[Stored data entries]
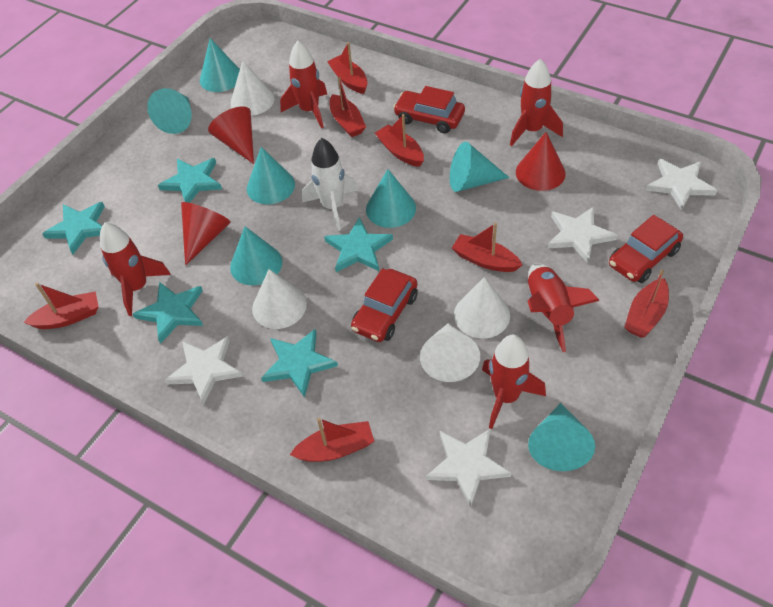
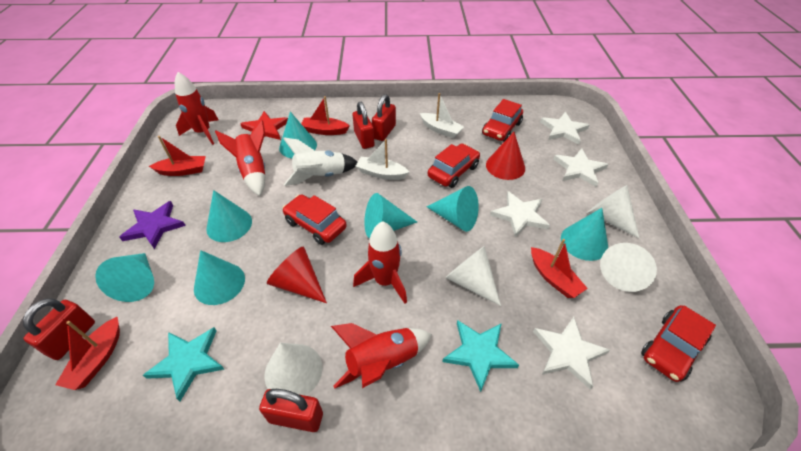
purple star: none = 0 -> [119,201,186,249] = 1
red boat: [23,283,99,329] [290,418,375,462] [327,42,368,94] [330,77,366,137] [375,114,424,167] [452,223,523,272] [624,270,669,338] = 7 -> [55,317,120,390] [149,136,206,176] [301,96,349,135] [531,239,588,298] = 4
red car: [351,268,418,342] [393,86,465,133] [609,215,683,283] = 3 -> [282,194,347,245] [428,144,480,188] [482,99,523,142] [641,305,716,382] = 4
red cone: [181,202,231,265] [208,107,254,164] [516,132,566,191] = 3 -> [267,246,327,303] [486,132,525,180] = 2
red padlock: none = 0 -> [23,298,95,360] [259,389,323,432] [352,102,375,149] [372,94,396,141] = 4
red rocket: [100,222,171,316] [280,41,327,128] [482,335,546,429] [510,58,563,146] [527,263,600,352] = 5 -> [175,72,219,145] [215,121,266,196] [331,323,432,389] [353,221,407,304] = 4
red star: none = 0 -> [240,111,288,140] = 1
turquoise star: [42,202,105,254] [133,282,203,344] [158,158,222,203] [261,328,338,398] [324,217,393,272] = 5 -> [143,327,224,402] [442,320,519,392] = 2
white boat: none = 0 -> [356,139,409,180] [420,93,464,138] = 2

==

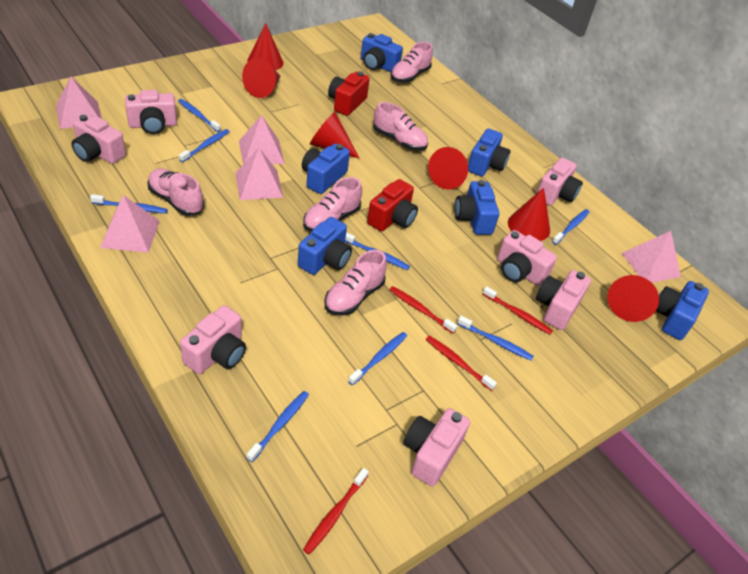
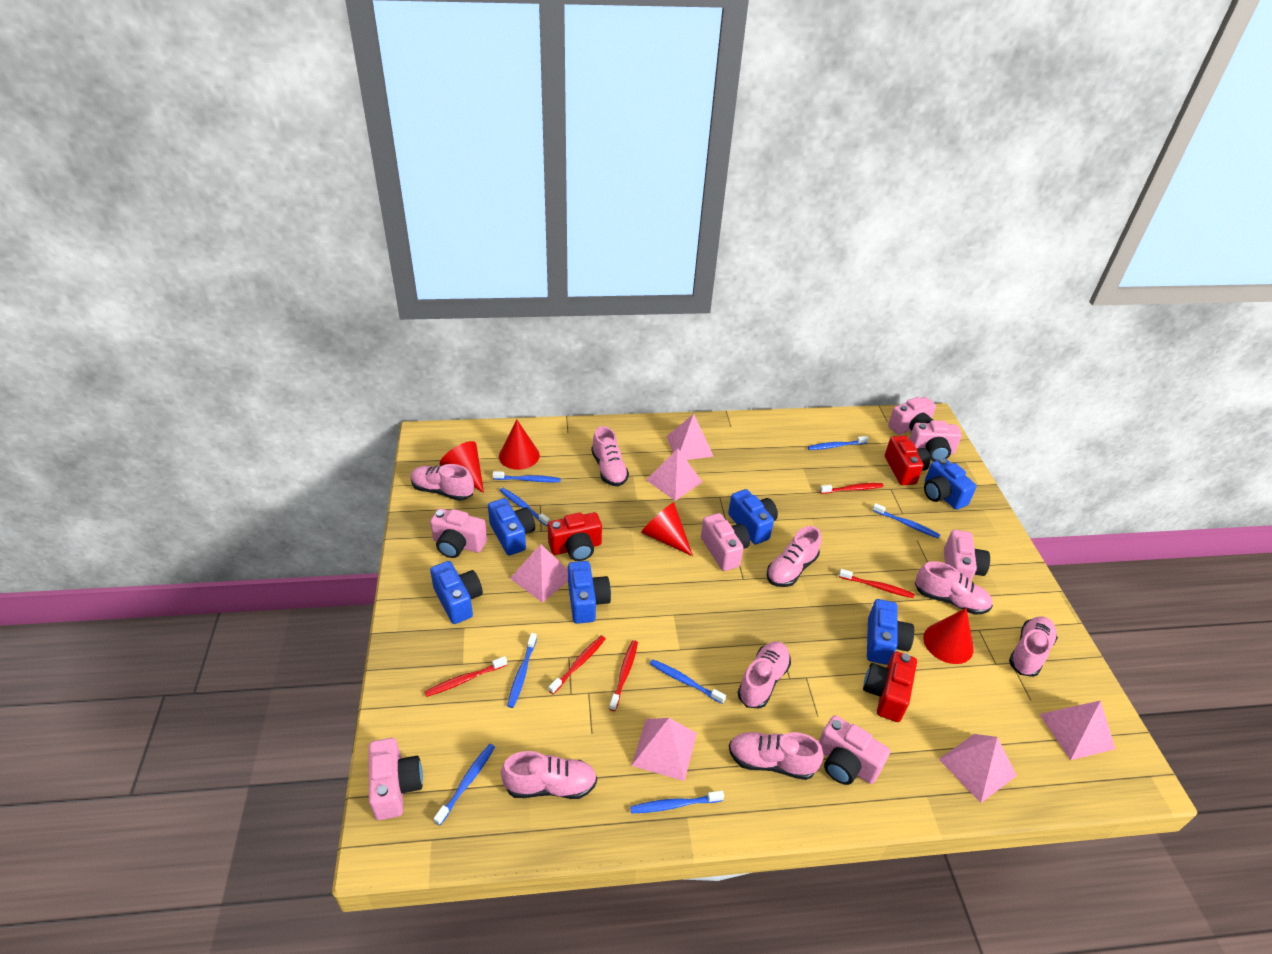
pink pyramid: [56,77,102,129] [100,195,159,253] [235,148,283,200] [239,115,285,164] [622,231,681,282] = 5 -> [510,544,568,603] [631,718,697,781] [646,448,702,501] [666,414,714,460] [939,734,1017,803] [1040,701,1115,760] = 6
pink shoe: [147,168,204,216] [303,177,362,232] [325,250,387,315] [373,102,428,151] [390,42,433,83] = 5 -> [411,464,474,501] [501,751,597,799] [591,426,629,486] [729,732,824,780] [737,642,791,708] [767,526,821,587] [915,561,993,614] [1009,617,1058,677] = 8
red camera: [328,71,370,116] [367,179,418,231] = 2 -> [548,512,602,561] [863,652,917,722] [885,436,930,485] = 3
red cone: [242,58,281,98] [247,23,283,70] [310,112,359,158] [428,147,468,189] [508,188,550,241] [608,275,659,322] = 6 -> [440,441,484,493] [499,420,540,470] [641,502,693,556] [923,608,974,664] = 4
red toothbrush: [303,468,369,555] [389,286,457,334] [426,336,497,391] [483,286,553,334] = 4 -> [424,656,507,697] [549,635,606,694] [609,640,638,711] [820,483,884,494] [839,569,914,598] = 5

● Exercise objective
When you reach the line containing "red cone: [242,58,281,98]" in the data above, start copying exactly, and stop after the line containing "red toothbrush: [303,468,369,555]".

● Result of the task
red cone: [242,58,281,98] [247,23,283,70] [310,112,359,158] [428,147,468,189] [508,188,550,241] [608,275,659,322] = 6 -> [440,441,484,493] [499,420,540,470] [641,502,693,556] [923,608,974,664] = 4
red toothbrush: [303,468,369,555] [389,286,457,334] [426,336,497,391] [483,286,553,334] = 4 -> [424,656,507,697] [549,635,606,694] [609,640,638,711] [820,483,884,494] [839,569,914,598] = 5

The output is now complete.